━━ Data shown ━━
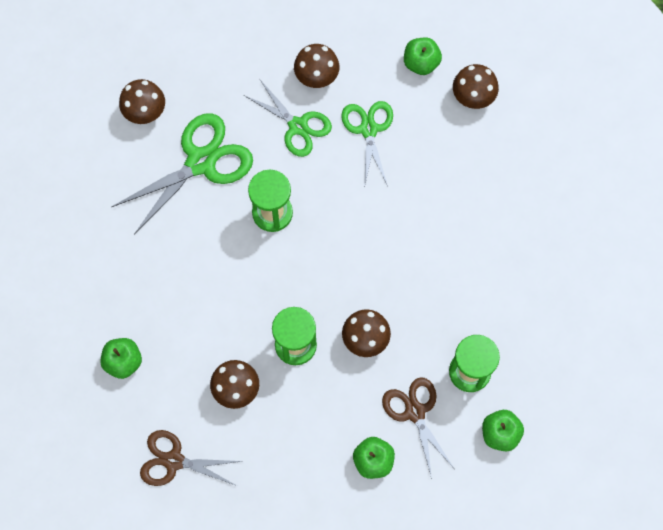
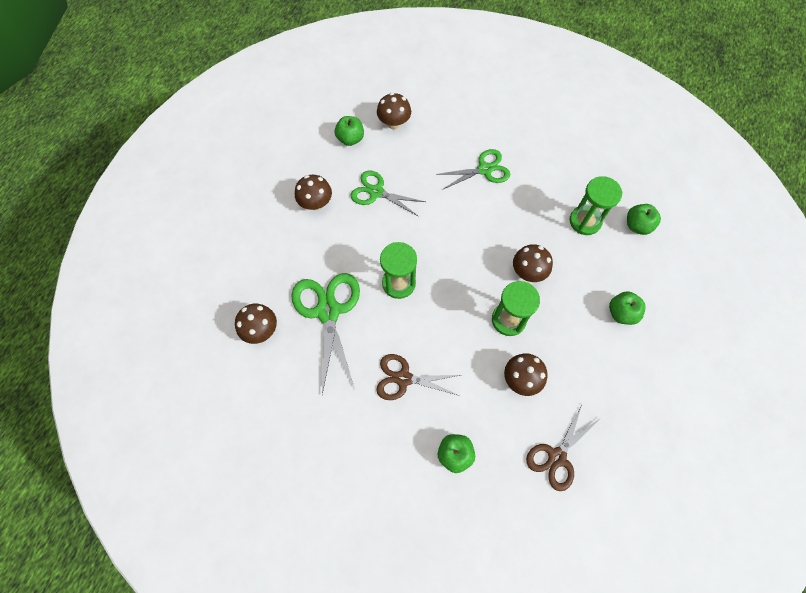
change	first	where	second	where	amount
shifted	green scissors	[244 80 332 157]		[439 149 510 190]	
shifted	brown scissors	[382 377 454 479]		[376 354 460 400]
━━━
* [Exercise]: Copy every line of the data where "shifted" is found.

* [Answer to the exercise]:
shifted	green scissors	[244 80 332 157]		[439 149 510 190]	
shifted	brown scissors	[382 377 454 479]		[376 354 460 400]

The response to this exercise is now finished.